======== Supplied entries

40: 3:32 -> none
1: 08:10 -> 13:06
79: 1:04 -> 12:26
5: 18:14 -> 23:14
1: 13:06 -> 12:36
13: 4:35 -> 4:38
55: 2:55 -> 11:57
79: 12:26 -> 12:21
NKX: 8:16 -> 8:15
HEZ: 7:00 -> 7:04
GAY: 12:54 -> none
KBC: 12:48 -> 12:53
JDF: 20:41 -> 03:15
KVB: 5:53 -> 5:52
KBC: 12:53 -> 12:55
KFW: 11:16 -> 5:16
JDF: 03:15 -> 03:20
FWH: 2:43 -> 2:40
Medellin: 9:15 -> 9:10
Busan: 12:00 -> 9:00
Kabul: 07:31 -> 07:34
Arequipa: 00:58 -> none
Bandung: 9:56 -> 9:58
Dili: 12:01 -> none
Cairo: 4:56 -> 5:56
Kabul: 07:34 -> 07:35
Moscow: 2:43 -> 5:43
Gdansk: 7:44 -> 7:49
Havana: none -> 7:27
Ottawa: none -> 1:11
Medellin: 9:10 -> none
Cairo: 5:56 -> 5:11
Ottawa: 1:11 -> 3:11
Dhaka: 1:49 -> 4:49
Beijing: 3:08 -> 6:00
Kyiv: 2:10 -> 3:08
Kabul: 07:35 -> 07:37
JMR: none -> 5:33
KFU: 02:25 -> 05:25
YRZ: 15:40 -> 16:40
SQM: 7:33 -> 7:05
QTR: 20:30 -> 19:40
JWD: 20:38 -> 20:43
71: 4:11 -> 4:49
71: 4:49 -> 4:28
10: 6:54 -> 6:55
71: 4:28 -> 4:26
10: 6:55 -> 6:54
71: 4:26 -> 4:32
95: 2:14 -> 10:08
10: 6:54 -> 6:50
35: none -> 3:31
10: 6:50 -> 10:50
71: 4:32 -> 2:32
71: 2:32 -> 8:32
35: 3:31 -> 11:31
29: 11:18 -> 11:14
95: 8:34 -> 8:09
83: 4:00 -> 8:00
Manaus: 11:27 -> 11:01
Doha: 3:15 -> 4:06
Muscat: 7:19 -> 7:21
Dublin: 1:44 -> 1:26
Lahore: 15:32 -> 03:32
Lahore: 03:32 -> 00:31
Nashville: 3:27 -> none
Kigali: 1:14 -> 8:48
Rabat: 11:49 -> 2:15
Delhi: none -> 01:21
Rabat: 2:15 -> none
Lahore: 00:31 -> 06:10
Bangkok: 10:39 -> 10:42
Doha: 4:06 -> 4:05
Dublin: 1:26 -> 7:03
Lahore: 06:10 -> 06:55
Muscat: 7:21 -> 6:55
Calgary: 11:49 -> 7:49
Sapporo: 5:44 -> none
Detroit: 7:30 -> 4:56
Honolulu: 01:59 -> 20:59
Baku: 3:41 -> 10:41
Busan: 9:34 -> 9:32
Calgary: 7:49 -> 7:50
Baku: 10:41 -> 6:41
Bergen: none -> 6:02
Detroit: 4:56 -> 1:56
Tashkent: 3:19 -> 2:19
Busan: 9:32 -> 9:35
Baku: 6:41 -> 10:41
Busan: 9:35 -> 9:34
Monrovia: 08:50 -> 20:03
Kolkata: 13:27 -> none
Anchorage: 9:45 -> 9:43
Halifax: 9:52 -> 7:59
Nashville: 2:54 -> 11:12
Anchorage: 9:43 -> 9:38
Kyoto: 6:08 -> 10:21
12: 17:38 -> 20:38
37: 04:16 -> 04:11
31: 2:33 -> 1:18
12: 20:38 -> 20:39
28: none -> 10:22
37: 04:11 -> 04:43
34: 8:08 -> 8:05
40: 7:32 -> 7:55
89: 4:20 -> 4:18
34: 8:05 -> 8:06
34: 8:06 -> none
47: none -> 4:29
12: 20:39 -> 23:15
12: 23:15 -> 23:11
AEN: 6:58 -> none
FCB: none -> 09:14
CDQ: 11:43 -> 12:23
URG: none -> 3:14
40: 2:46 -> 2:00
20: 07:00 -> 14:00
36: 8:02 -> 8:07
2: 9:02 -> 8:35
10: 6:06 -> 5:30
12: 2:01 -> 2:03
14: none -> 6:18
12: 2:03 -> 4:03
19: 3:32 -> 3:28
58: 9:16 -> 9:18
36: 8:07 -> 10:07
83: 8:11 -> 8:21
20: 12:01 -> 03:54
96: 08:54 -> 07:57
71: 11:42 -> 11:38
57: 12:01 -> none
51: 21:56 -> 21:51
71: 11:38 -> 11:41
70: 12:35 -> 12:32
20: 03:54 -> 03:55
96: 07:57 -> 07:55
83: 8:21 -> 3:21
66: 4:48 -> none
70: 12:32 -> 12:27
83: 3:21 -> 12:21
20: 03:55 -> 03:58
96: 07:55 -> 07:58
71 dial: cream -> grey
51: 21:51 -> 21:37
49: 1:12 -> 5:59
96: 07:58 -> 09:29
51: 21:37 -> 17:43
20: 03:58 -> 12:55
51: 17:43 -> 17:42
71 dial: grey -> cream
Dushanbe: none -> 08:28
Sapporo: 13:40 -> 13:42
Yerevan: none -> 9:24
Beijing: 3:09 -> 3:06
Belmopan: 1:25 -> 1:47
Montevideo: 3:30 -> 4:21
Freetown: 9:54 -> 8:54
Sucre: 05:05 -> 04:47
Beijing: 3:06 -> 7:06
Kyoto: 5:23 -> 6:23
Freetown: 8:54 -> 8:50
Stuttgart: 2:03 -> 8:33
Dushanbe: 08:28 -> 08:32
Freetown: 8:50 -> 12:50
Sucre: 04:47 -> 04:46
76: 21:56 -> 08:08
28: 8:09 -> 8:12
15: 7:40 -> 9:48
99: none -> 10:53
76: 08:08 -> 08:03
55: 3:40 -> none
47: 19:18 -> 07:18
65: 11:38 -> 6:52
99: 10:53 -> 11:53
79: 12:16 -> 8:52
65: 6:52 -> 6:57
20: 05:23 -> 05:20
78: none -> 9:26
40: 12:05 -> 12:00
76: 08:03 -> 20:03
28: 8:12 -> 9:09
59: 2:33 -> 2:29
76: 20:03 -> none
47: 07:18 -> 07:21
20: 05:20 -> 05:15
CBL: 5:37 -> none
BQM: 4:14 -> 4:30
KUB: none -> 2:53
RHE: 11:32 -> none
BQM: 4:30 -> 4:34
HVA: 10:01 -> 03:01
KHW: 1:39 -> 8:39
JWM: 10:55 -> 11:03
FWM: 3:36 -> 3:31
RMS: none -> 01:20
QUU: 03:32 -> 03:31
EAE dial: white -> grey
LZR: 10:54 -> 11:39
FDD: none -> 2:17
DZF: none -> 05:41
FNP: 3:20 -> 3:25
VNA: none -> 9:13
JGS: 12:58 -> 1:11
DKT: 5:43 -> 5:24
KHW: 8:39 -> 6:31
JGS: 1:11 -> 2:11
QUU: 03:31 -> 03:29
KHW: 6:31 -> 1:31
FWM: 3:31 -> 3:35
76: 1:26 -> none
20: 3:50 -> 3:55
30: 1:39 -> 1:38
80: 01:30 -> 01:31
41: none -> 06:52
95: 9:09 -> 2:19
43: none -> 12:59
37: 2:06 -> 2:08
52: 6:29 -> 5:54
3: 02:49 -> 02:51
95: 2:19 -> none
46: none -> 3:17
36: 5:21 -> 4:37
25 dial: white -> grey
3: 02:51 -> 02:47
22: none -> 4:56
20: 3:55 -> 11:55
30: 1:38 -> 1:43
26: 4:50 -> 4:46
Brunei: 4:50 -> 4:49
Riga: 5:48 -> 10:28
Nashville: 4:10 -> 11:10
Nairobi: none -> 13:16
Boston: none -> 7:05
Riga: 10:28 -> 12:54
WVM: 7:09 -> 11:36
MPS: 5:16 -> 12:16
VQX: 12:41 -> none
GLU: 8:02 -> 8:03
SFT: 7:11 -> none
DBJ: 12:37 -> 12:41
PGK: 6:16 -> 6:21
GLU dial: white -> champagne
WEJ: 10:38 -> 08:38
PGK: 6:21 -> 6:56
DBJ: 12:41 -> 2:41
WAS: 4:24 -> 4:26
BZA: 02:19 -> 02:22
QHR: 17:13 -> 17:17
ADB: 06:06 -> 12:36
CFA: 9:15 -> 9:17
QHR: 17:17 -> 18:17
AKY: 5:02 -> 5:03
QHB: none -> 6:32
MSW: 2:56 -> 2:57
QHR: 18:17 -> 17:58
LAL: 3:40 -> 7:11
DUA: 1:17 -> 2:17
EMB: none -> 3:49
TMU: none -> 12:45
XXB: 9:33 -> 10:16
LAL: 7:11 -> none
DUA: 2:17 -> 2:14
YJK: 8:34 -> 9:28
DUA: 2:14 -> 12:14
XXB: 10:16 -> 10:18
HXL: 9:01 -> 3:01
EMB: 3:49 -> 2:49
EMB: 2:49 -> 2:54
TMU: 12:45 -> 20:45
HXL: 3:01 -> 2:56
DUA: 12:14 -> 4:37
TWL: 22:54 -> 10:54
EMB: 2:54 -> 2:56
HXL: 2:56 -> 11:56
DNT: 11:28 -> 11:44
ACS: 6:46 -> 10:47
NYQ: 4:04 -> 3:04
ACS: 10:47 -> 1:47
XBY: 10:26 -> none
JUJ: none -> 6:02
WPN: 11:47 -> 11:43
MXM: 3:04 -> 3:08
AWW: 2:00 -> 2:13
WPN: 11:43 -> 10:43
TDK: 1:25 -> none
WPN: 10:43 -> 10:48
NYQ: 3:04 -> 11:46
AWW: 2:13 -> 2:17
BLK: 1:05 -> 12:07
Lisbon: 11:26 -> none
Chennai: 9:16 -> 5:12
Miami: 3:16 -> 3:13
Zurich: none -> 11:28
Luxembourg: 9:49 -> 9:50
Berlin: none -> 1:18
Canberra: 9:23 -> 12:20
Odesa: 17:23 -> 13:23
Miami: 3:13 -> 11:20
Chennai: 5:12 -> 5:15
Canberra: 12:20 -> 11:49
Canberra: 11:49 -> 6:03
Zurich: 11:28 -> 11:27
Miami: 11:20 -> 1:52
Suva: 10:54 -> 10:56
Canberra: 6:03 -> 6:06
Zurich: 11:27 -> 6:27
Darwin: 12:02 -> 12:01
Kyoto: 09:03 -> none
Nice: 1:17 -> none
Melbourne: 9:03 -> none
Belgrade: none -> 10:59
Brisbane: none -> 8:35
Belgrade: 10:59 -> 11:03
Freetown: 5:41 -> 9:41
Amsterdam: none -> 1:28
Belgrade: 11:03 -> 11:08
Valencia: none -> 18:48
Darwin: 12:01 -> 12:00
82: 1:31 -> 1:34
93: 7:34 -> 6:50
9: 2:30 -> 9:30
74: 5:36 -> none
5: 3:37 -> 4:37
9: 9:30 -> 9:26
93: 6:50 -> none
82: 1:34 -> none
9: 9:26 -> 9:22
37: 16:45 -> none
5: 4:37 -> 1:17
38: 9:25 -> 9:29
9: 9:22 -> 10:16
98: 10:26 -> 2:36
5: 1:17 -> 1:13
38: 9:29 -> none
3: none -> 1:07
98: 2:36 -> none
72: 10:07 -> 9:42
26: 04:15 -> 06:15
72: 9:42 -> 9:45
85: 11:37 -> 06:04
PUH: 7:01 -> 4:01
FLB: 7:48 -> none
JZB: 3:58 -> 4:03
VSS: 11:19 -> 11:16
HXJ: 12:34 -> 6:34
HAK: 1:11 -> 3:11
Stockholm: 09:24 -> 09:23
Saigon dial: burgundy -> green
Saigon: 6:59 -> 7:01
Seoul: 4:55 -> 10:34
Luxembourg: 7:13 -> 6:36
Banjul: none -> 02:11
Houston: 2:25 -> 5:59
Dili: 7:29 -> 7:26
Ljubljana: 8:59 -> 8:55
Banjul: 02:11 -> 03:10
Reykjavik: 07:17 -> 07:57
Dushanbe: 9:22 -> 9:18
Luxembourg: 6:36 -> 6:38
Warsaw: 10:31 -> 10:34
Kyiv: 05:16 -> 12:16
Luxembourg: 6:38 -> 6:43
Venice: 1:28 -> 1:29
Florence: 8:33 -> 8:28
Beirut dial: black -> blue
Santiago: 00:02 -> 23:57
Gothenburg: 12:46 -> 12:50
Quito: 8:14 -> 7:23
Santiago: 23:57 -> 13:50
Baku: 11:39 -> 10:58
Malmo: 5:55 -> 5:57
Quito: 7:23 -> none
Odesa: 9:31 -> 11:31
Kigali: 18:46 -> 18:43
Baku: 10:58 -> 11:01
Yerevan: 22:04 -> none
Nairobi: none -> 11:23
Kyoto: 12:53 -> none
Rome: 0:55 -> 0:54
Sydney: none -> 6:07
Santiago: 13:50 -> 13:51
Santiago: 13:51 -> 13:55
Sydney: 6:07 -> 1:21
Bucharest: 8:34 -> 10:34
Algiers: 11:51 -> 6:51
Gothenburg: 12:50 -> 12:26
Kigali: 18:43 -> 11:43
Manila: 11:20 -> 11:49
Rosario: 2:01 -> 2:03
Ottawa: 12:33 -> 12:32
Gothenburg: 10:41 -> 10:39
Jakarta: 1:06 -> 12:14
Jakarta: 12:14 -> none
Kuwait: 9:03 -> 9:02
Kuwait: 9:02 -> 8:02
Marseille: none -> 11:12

================

Turn every line from the start of the records through the line holding "KVB: 5:53 -> 5:52", inclusive, into a JSON list of strings with one string per line.

Task response:
[
  "40: 3:32 -> none",
  "1: 08:10 -> 13:06",
  "79: 1:04 -> 12:26",
  "5: 18:14 -> 23:14",
  "1: 13:06 -> 12:36",
  "13: 4:35 -> 4:38",
  "55: 2:55 -> 11:57",
  "79: 12:26 -> 12:21",
  "NKX: 8:16 -> 8:15",
  "HEZ: 7:00 -> 7:04",
  "GAY: 12:54 -> none",
  "KBC: 12:48 -> 12:53",
  "JDF: 20:41 -> 03:15",
  "KVB: 5:53 -> 5:52"
]